### JOB
Take the lines of the data below from the very first through the line containing "[(112,325),(188,325),(188,301),(112,301),(112,325)]" and output them exactly, pictures excluded.

### DATA EXTRACTS
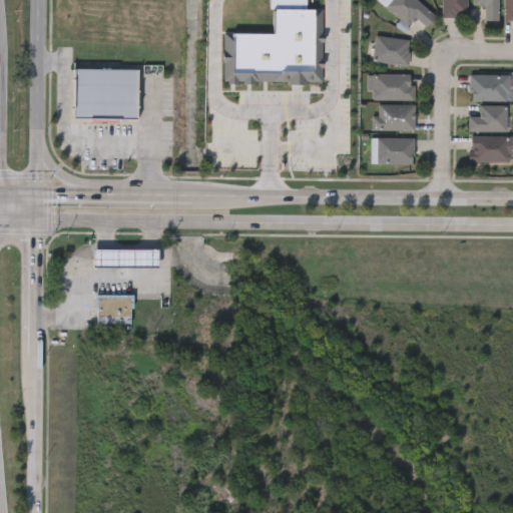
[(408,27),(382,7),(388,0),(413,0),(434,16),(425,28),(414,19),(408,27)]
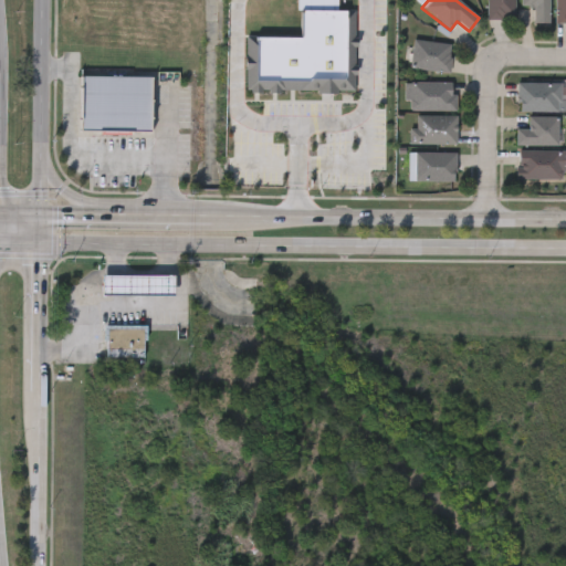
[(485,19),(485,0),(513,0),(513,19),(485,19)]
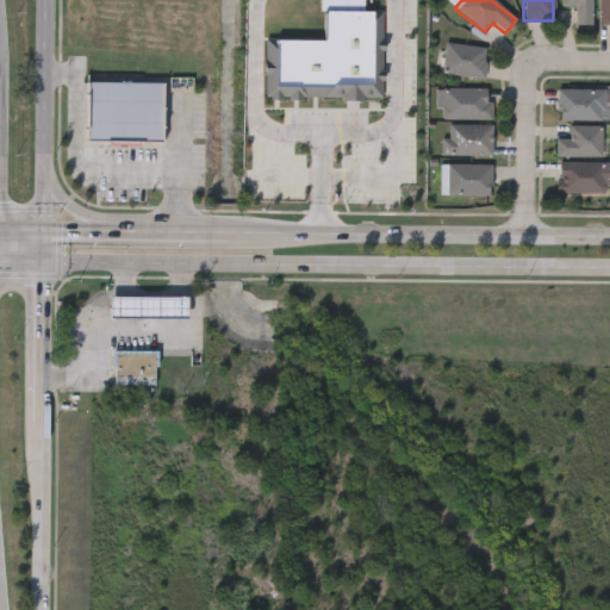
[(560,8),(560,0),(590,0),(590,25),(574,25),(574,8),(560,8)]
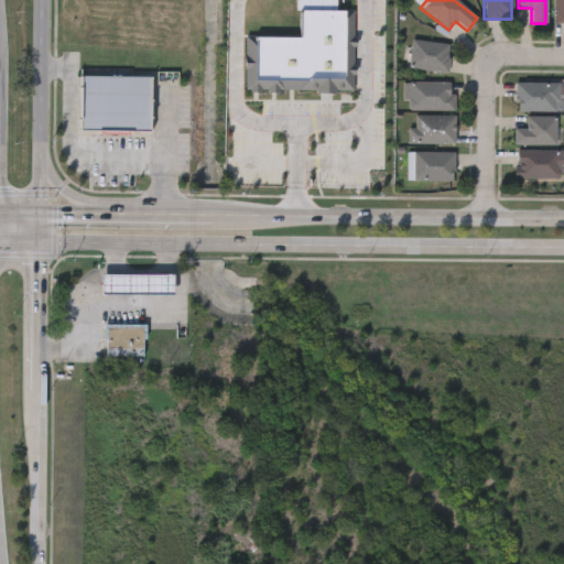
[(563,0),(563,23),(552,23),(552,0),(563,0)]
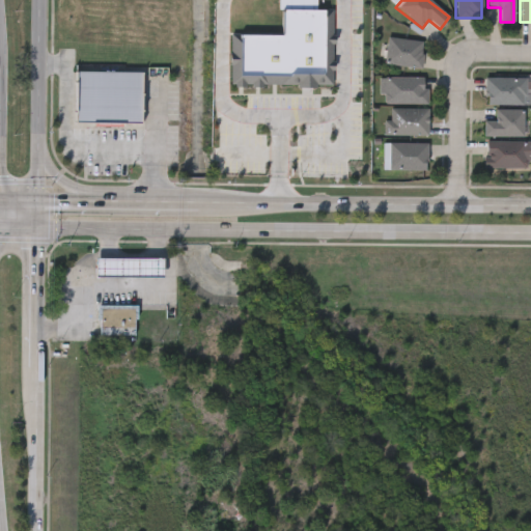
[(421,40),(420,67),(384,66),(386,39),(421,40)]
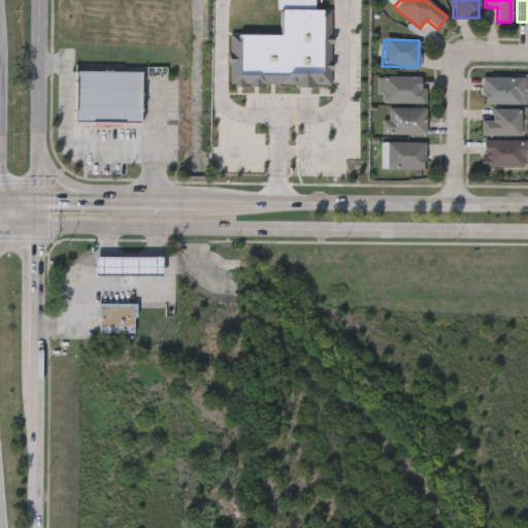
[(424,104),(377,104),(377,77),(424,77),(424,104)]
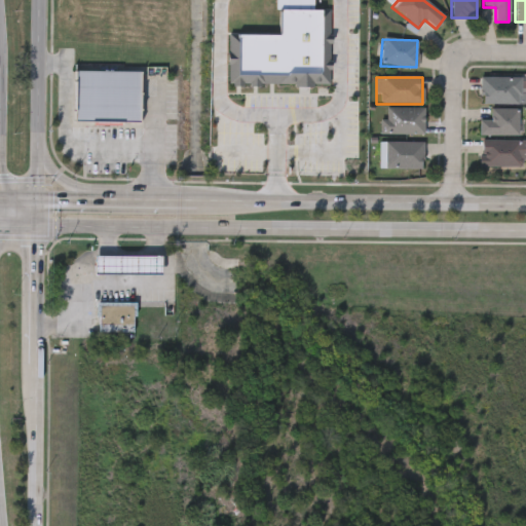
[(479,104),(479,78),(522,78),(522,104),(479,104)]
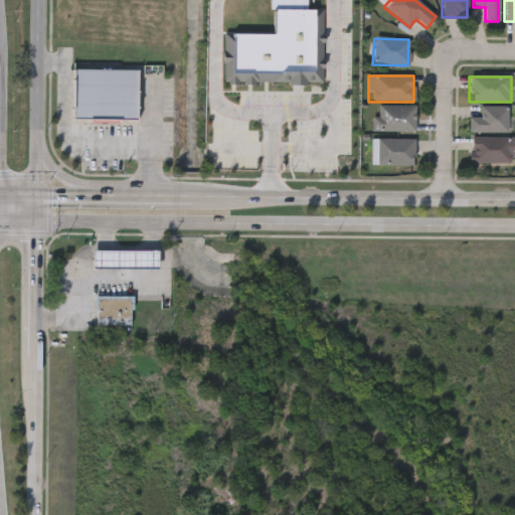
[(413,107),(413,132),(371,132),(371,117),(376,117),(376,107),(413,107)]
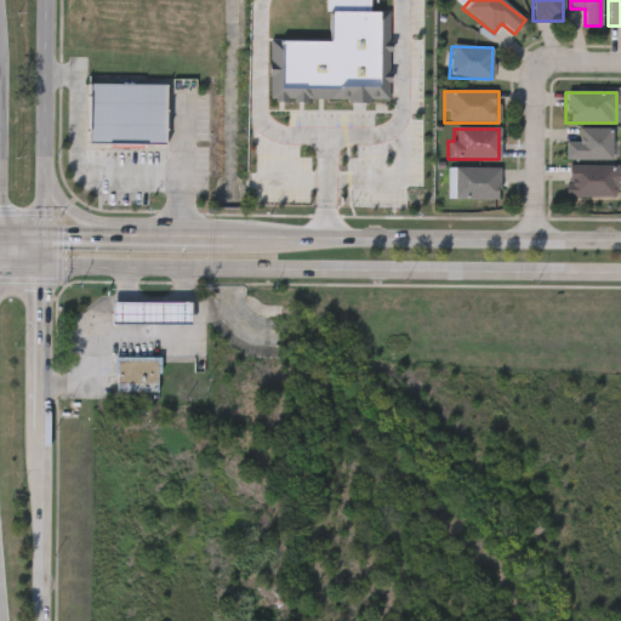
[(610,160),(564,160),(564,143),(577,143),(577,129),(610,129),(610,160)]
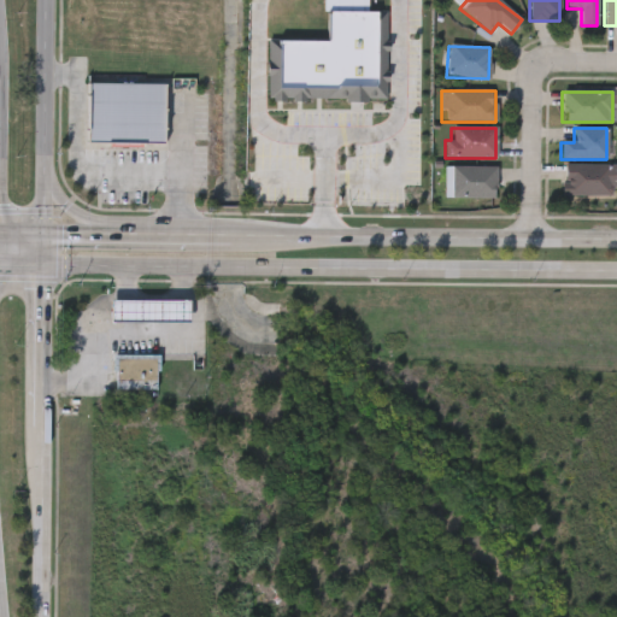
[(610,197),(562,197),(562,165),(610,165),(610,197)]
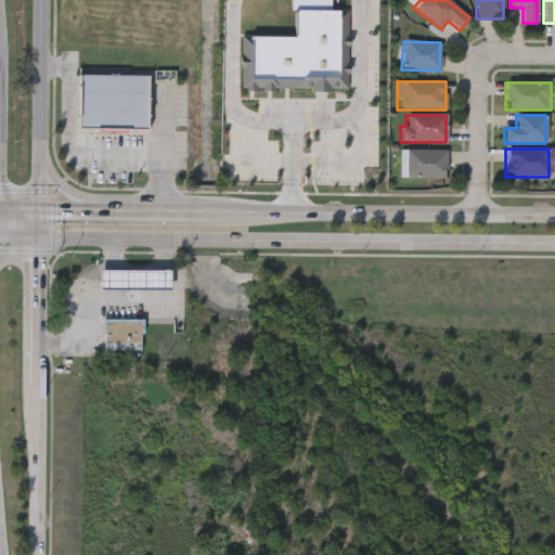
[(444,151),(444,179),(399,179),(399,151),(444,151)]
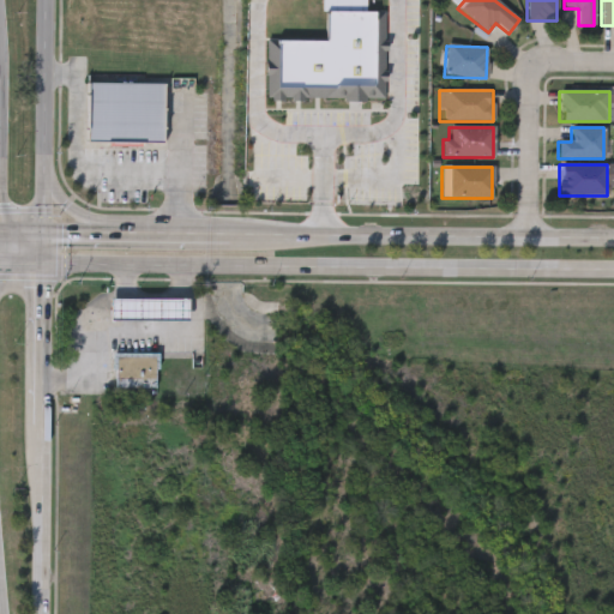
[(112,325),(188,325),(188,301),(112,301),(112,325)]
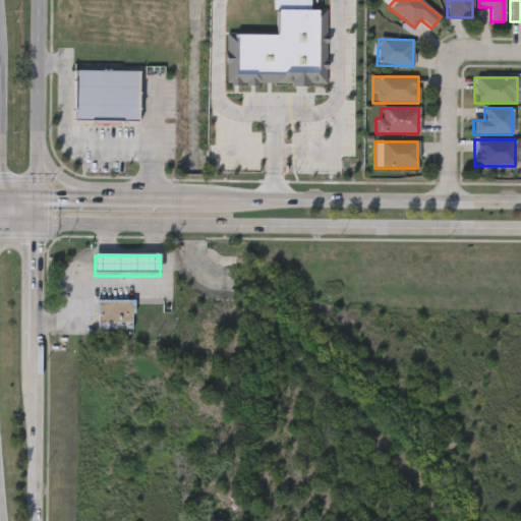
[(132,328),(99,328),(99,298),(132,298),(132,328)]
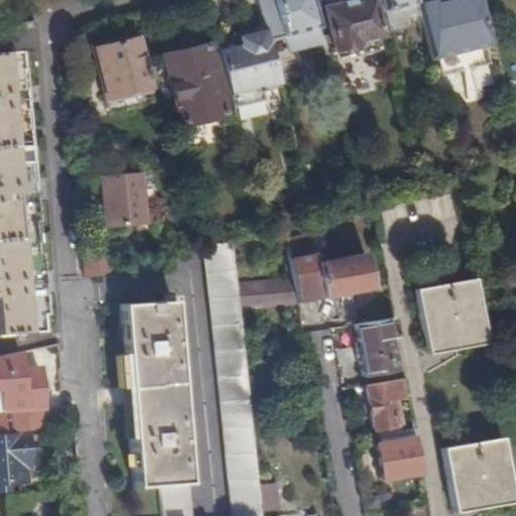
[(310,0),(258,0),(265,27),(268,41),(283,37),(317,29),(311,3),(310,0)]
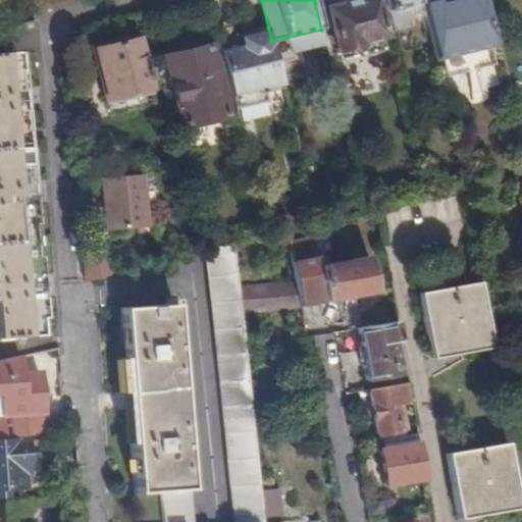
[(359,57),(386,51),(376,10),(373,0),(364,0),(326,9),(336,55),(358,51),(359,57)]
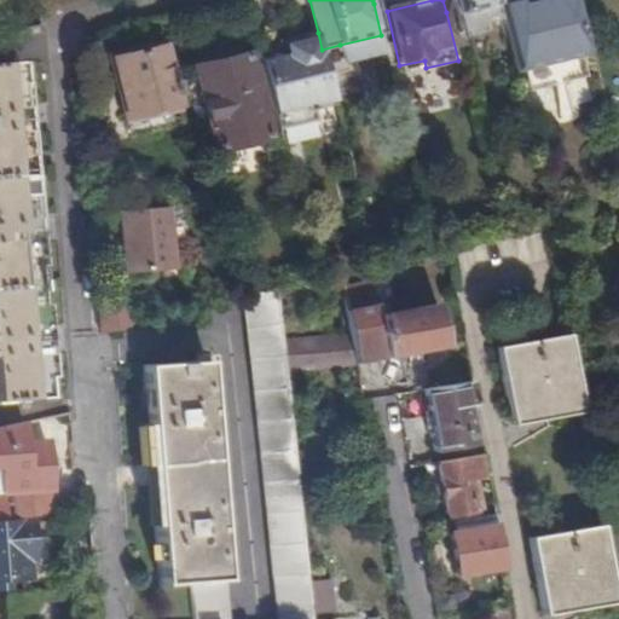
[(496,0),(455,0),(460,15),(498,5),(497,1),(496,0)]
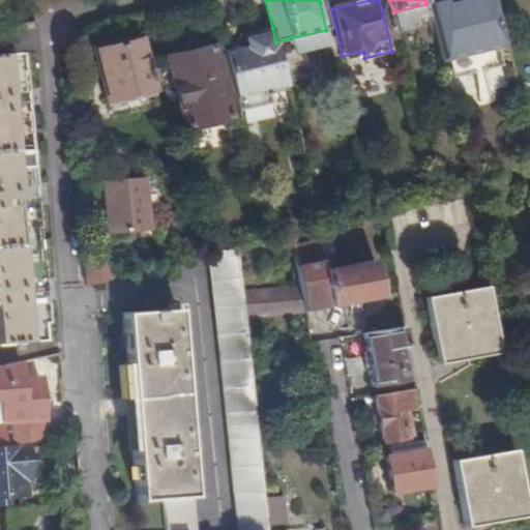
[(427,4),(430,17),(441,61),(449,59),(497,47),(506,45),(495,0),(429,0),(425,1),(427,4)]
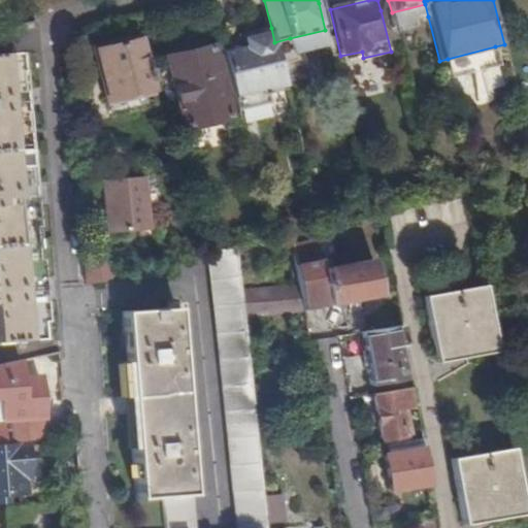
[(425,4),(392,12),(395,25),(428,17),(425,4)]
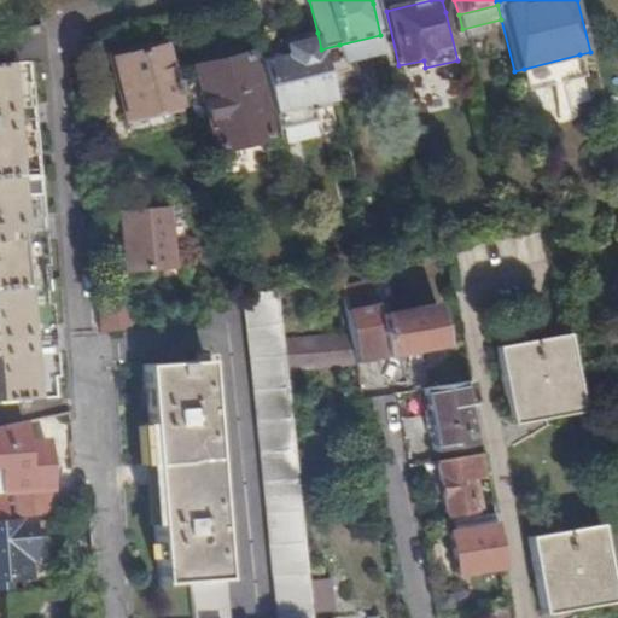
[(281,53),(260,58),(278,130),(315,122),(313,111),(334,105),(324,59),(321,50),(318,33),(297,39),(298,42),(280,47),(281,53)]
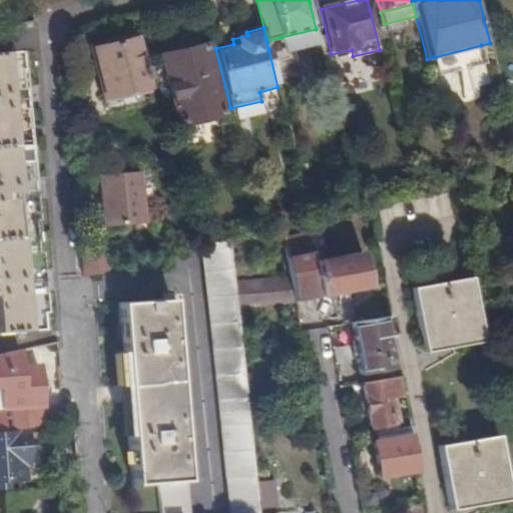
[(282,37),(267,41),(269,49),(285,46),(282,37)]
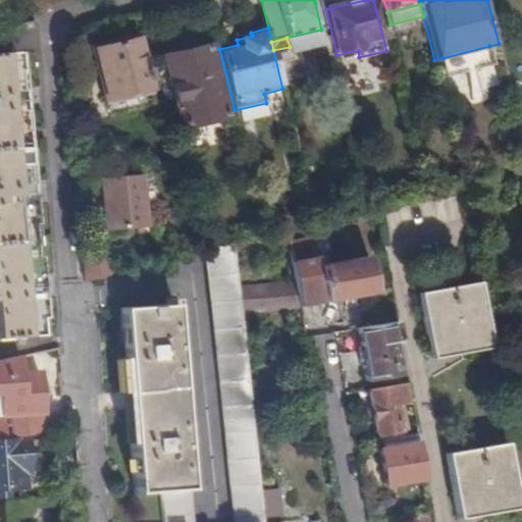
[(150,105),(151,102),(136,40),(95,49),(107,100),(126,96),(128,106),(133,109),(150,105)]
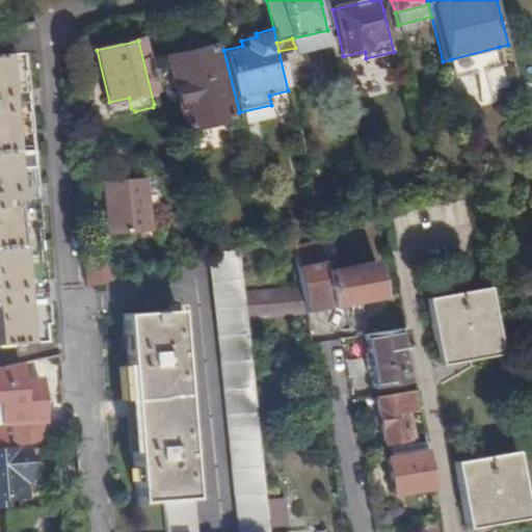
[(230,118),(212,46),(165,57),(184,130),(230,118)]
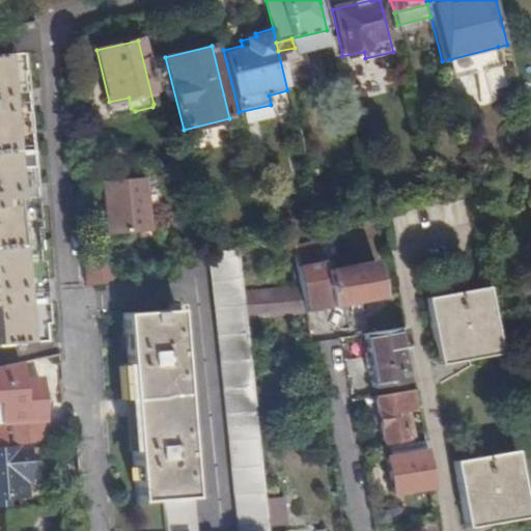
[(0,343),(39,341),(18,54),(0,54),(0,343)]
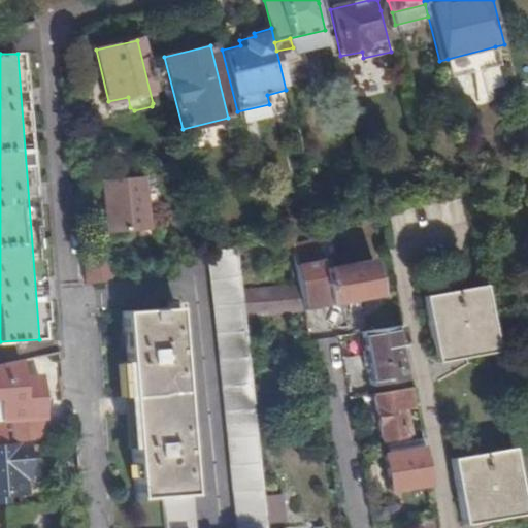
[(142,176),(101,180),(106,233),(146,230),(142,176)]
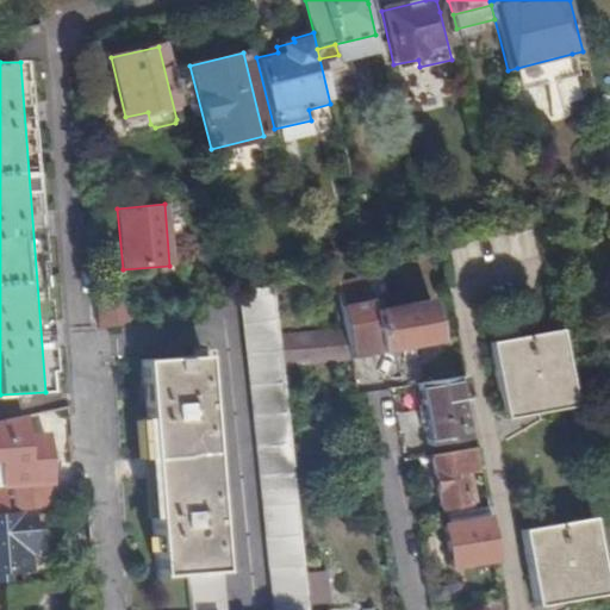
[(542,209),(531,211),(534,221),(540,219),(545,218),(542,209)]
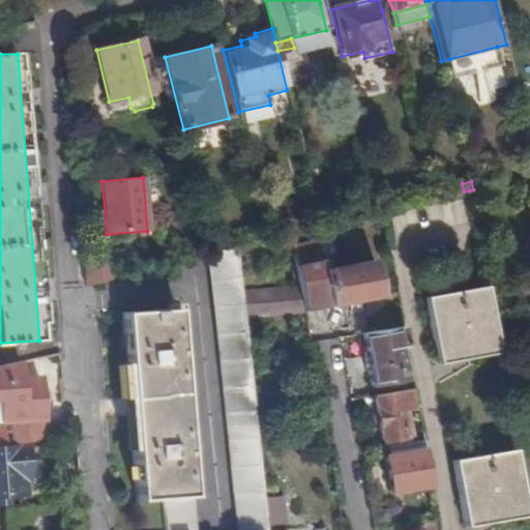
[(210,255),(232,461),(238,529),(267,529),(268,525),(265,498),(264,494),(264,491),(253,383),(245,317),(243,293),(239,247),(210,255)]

### EXERCISE SOLUTION
[(408,27),(382,7),(388,0),(413,0),(434,16),(425,28),(414,19),(408,27)]
[(485,19),(485,0),(513,0),(513,19),(485,19)]
[(560,8),(560,0),(590,0),(590,25),(574,25),(574,8),(560,8)]
[(563,0),(563,23),(552,23),(552,0),(563,0)]
[(421,40),(420,67),(384,66),(386,39),(421,40)]
[(424,104),(377,104),(377,77),(424,77),(424,104)]
[(479,104),(479,78),(522,78),(522,104),(479,104)]
[(413,107),(413,132),(371,132),(371,117),(376,117),(376,107),(413,107)]
[(610,160),(564,160),(564,143),(577,143),(577,129),(610,129),(610,160)]
[(610,197),(562,197),(562,165),(610,165),(610,197)]
[(444,151),(444,179),(399,179),(399,151),(444,151)]
[(112,325),(188,325),(188,301),(112,301),(112,325)]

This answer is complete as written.